> [Problem to work on] Please return the lines below verbatim, beginning at the one that has "LCD1 pin VCC: 3V3 -> none" and stopping after the one that has "ENC3 pin SW: GP14 -> GP19", and add no other lines.
Input records section start
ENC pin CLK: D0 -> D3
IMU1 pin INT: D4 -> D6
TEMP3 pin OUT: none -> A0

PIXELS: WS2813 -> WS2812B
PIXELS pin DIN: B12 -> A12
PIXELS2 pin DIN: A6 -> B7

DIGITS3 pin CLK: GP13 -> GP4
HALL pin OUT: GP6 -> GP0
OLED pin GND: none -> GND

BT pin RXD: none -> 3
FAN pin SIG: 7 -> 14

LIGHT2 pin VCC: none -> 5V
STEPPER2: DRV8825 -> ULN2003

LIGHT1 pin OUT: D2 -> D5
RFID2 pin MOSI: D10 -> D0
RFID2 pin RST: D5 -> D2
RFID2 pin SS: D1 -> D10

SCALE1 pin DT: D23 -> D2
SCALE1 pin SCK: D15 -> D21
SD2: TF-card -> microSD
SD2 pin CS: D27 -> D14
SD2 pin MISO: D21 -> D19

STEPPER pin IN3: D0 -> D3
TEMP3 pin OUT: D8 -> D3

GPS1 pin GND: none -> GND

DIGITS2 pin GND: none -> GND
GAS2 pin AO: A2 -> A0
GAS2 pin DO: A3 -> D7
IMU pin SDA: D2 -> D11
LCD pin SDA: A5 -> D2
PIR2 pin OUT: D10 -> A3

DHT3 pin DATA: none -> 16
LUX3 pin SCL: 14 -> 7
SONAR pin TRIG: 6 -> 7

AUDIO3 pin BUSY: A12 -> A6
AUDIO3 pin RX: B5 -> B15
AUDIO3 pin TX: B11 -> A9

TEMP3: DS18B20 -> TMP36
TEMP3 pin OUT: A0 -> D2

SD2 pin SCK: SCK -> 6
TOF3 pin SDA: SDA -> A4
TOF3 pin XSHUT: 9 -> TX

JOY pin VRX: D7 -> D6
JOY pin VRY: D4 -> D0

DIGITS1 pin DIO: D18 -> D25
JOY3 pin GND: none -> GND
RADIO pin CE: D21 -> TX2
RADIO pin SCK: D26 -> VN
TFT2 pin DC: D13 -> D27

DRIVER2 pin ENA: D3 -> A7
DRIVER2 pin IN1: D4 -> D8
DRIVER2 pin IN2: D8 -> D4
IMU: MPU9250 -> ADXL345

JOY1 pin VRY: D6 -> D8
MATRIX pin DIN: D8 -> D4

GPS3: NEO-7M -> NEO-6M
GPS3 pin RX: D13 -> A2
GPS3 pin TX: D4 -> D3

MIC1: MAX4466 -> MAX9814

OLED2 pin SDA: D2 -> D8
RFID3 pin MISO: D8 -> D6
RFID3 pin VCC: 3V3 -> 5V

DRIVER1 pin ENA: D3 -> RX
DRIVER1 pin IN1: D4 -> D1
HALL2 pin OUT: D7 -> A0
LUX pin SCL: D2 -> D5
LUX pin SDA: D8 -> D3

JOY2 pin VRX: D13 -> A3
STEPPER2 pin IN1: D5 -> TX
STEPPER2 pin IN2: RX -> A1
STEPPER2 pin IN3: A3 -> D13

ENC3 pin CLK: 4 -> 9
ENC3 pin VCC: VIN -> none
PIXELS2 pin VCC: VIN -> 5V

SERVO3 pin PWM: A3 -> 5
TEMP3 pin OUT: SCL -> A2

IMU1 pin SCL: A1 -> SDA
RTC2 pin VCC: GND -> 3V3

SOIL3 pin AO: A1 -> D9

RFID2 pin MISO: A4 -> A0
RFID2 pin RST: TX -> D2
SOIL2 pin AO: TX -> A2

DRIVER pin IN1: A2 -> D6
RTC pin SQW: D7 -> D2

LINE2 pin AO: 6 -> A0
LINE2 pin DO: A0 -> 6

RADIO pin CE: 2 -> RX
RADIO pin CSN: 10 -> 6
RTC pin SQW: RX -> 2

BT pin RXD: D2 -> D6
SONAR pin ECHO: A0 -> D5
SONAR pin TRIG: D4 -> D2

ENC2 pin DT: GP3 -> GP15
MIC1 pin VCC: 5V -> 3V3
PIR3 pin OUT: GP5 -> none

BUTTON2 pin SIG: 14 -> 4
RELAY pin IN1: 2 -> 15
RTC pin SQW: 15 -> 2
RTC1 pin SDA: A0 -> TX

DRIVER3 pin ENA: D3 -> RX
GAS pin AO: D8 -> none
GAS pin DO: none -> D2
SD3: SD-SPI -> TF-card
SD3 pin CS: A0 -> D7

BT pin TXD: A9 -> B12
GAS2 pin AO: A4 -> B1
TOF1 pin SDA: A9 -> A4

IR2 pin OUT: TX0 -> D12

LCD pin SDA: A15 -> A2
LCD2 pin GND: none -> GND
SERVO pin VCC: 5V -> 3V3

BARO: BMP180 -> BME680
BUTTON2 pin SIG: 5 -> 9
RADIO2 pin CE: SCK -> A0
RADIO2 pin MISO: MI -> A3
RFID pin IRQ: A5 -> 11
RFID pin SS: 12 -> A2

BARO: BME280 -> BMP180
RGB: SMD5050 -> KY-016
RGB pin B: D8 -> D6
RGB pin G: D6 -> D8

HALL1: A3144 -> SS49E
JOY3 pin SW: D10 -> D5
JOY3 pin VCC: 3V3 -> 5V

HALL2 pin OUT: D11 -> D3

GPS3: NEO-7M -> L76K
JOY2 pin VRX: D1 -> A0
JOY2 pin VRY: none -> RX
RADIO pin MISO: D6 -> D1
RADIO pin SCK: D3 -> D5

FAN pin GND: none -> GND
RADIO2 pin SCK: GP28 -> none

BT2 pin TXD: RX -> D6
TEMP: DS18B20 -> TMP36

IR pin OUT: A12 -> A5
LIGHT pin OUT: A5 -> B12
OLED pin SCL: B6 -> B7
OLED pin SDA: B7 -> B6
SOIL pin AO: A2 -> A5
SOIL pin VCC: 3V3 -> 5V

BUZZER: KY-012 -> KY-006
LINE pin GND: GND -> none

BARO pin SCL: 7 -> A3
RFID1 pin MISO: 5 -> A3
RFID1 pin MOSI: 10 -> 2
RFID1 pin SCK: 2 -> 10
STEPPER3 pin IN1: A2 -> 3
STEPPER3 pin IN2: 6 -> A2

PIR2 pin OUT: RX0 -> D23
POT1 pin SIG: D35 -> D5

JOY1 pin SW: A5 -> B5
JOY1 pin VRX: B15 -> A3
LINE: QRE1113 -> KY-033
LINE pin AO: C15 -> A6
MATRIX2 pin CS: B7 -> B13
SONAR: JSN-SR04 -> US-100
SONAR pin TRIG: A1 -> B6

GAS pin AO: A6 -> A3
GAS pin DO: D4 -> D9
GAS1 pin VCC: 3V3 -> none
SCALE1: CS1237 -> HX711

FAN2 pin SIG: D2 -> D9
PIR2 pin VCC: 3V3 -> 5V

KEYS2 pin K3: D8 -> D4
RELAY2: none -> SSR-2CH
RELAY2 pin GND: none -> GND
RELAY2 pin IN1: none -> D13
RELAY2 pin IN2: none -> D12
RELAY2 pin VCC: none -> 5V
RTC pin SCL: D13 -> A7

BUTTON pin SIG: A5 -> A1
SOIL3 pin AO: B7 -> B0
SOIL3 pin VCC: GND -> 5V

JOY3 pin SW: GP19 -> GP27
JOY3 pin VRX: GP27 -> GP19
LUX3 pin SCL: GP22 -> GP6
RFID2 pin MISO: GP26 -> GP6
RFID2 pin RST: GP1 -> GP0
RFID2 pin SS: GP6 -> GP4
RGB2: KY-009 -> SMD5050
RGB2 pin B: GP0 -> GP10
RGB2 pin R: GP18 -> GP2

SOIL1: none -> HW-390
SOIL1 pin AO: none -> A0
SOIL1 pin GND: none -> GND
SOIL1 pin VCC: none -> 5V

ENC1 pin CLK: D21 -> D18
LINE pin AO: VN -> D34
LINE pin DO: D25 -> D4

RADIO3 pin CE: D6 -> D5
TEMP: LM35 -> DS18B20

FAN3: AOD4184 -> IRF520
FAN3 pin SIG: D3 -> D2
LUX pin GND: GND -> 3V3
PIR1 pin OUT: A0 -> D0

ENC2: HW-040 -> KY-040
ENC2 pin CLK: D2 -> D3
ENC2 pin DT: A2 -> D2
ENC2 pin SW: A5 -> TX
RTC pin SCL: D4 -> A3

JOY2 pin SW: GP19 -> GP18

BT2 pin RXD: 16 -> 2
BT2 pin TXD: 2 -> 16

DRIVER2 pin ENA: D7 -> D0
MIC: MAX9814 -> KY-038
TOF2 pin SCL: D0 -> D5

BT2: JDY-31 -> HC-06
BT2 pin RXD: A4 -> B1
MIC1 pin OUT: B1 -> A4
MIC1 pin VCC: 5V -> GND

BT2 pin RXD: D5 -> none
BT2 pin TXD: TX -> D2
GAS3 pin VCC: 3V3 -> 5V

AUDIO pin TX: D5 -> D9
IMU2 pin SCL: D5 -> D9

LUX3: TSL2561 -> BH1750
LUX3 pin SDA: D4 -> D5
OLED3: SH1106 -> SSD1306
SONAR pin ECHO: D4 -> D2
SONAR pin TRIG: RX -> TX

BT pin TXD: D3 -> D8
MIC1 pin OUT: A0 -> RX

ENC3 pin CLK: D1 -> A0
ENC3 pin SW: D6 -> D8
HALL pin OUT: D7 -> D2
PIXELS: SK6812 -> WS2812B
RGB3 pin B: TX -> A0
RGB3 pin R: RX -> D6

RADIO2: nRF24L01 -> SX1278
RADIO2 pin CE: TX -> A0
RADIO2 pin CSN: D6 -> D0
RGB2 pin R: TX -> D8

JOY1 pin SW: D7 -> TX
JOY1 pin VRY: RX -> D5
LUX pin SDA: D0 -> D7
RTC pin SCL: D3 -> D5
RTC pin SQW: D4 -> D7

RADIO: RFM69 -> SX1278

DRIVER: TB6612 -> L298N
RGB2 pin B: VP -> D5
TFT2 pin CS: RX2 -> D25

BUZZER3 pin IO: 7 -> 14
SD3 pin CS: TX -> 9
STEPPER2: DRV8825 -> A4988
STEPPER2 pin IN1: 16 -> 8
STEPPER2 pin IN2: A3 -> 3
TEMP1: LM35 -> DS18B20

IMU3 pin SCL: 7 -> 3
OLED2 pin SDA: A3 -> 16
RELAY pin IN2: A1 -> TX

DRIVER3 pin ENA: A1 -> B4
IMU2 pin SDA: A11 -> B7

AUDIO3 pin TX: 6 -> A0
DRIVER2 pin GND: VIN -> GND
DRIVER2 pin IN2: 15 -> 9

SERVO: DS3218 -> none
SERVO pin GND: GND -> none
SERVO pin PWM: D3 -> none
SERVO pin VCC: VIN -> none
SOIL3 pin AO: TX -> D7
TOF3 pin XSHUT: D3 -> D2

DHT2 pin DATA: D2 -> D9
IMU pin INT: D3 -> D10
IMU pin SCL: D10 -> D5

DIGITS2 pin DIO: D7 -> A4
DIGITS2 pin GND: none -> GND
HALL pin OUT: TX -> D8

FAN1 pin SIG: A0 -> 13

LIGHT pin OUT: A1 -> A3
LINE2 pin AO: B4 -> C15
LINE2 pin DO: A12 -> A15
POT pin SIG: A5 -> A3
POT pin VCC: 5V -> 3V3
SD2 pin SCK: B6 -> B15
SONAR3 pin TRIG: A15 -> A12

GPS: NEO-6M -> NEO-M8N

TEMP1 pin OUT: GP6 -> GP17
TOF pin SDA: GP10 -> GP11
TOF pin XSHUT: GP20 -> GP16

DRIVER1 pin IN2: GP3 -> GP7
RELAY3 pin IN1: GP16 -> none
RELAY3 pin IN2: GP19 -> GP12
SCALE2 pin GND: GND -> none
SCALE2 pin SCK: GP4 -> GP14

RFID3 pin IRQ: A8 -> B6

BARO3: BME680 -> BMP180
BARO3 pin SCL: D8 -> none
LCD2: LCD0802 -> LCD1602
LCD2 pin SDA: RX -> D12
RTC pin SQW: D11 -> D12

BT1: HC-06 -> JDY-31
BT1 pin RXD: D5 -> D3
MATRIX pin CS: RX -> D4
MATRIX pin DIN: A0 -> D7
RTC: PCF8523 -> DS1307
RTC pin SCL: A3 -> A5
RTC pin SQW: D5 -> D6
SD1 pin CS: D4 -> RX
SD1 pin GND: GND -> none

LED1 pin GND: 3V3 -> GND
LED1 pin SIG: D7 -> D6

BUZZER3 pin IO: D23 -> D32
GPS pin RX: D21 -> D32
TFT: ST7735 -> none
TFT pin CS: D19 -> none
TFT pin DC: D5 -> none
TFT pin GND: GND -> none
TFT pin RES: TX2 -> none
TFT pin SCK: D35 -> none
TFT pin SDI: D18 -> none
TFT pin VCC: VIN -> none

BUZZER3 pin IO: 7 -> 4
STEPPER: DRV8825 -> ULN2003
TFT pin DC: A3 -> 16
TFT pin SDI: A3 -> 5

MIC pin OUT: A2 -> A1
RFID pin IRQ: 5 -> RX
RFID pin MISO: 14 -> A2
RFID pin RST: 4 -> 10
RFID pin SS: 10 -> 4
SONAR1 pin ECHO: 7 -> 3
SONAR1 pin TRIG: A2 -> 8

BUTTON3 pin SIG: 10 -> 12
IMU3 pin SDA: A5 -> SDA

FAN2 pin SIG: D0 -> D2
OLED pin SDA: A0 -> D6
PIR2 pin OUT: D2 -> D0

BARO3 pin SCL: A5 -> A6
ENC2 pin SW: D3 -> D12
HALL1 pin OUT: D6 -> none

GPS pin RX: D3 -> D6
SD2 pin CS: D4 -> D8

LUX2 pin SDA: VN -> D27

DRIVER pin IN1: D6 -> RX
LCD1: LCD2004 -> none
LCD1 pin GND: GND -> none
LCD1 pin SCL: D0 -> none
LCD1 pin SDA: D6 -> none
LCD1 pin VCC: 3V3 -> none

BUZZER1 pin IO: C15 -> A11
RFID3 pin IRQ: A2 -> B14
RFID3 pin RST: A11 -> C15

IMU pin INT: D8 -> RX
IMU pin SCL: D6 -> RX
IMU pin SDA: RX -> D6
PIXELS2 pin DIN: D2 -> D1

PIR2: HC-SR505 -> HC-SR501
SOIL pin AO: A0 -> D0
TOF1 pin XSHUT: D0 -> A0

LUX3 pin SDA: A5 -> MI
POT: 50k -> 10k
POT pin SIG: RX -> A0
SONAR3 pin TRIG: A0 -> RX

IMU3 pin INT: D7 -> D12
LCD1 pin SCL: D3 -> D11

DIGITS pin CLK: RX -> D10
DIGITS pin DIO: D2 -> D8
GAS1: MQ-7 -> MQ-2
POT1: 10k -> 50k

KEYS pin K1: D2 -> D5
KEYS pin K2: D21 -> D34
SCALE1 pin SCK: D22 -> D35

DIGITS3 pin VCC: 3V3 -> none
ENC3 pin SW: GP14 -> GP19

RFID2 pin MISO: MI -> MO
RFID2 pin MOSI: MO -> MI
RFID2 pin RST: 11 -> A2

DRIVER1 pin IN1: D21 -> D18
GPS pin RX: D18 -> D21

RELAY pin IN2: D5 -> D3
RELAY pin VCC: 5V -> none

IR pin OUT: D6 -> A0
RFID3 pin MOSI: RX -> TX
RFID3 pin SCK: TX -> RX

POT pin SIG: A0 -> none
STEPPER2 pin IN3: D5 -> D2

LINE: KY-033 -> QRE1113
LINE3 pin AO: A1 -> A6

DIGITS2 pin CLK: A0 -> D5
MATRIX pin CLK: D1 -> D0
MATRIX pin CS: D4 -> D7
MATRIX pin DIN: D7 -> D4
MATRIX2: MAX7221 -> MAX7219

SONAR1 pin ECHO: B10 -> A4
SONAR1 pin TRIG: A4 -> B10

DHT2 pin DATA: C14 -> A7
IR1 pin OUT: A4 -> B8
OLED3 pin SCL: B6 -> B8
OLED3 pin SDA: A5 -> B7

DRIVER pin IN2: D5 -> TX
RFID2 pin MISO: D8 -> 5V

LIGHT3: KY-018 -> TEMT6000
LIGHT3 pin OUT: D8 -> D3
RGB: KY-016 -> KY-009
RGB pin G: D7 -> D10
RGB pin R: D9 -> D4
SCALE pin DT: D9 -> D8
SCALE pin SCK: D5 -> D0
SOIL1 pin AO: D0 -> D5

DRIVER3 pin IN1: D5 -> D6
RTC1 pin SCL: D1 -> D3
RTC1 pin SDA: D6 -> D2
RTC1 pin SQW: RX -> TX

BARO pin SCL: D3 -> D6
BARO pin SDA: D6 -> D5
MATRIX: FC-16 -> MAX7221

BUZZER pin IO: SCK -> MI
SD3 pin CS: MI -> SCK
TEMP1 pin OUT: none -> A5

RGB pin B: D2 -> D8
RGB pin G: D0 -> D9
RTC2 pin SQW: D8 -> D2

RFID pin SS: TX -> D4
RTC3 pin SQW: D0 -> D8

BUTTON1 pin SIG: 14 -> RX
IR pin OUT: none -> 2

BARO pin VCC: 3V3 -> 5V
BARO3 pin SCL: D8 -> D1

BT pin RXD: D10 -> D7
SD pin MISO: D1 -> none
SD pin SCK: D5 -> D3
Input records section end
> [Exercise result]
LCD1 pin VCC: 3V3 -> none

BUZZER1 pin IO: C15 -> A11
RFID3 pin IRQ: A2 -> B14
RFID3 pin RST: A11 -> C15

IMU pin INT: D8 -> RX
IMU pin SCL: D6 -> RX
IMU pin SDA: RX -> D6
PIXELS2 pin DIN: D2 -> D1

PIR2: HC-SR505 -> HC-SR501
SOIL pin AO: A0 -> D0
TOF1 pin XSHUT: D0 -> A0

LUX3 pin SDA: A5 -> MI
POT: 50k -> 10k
POT pin SIG: RX -> A0
SONAR3 pin TRIG: A0 -> RX

IMU3 pin INT: D7 -> D12
LCD1 pin SCL: D3 -> D11

DIGITS pin CLK: RX -> D10
DIGITS pin DIO: D2 -> D8
GAS1: MQ-7 -> MQ-2
POT1: 10k -> 50k

KEYS pin K1: D2 -> D5
KEYS pin K2: D21 -> D34
SCALE1 pin SCK: D22 -> D35

DIGITS3 pin VCC: 3V3 -> none
ENC3 pin SW: GP14 -> GP19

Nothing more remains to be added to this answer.